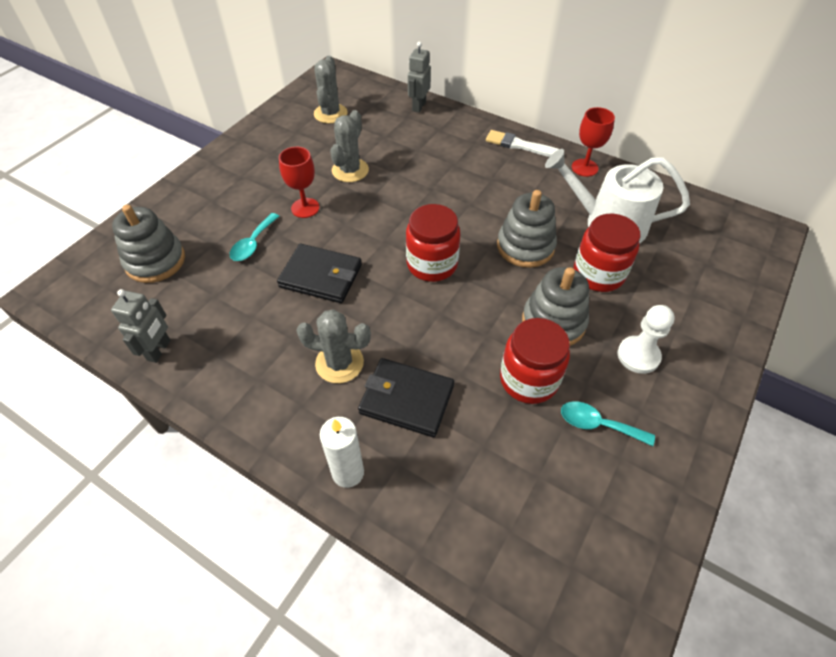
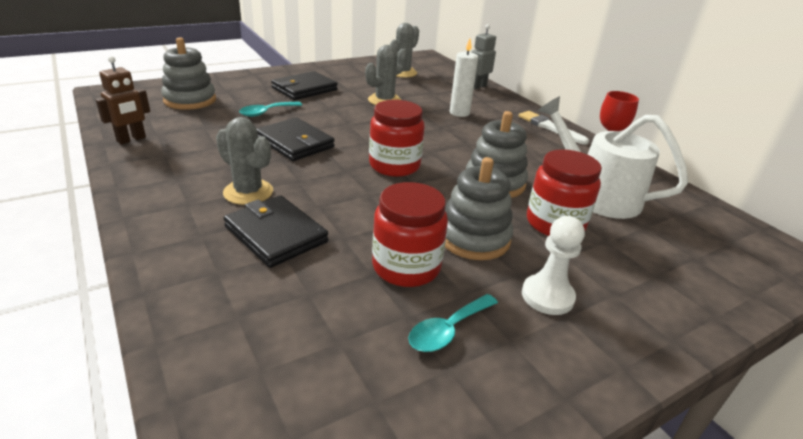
camera: 25 degrees right, 20 degrees down
grey robot [111,289,171,363] -> brown robot [96,56,150,144]
red goblet [279,147,319,218] -> none
white candle [320,417,364,488] -> white candle moved to [450,38,478,117]
turquoise spoon [561,401,655,446] -> turquoise spoon turned 90 degrees counterclockwise [408,294,498,352]
none -> black wallet [271,71,338,100]

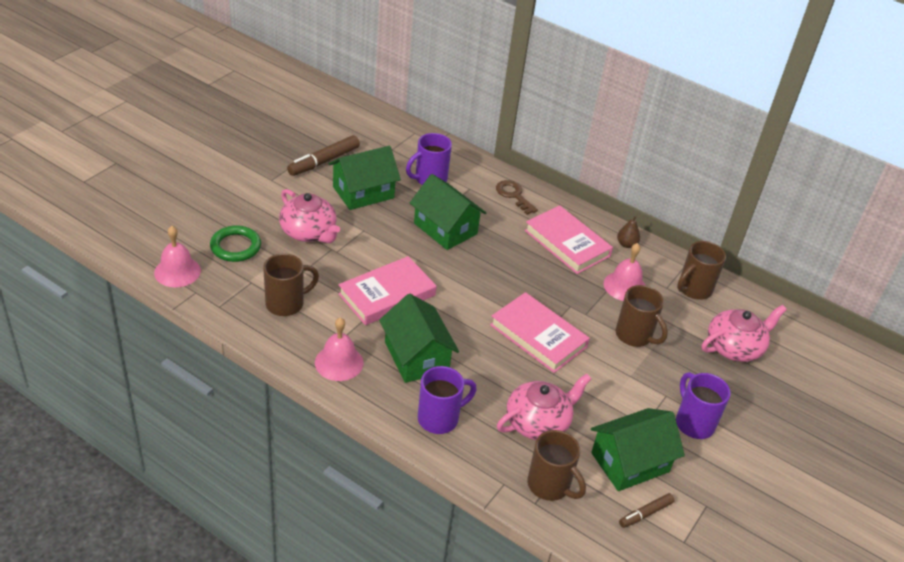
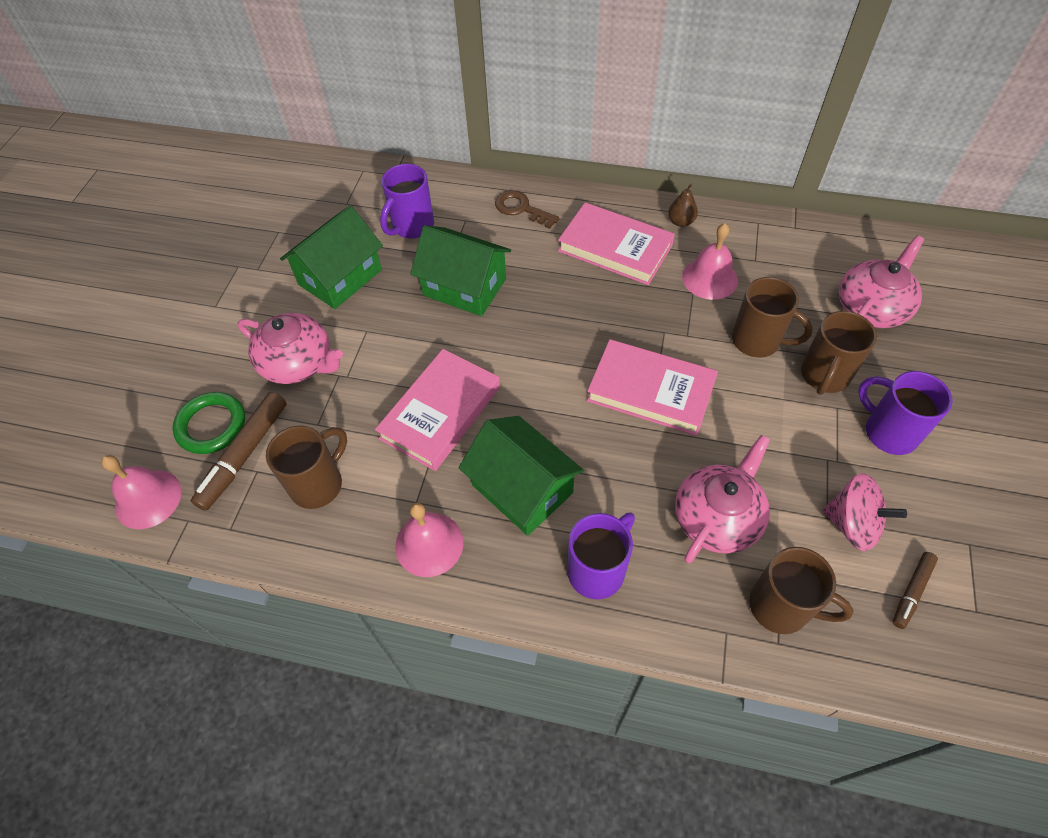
camera: 15 degrees left, 15 degrees up
brown marker [287,135,360,176] -> brown marker moved to [191,392,287,511]
green house [591,408,685,491] -> pink spinning top [822,473,907,551]
brown mug [677,241,726,300] -> brown mug moved to [801,311,877,395]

TASK BRIEF
Except for the pictures, copy the material above exactly.

ANSWER SECTION
camera: 25 degrees right, 20 degrees down
grey robot [111,289,171,363] -> brown robot [96,56,150,144]
red goblet [279,147,319,218] -> none
white candle [320,417,364,488] -> white candle moved to [450,38,478,117]
turquoise spoon [561,401,655,446] -> turquoise spoon turned 90 degrees counterclockwise [408,294,498,352]
none -> black wallet [271,71,338,100]

camera: 15 degrees left, 15 degrees up
brown marker [287,135,360,176] -> brown marker moved to [191,392,287,511]
green house [591,408,685,491] -> pink spinning top [822,473,907,551]
brown mug [677,241,726,300] -> brown mug moved to [801,311,877,395]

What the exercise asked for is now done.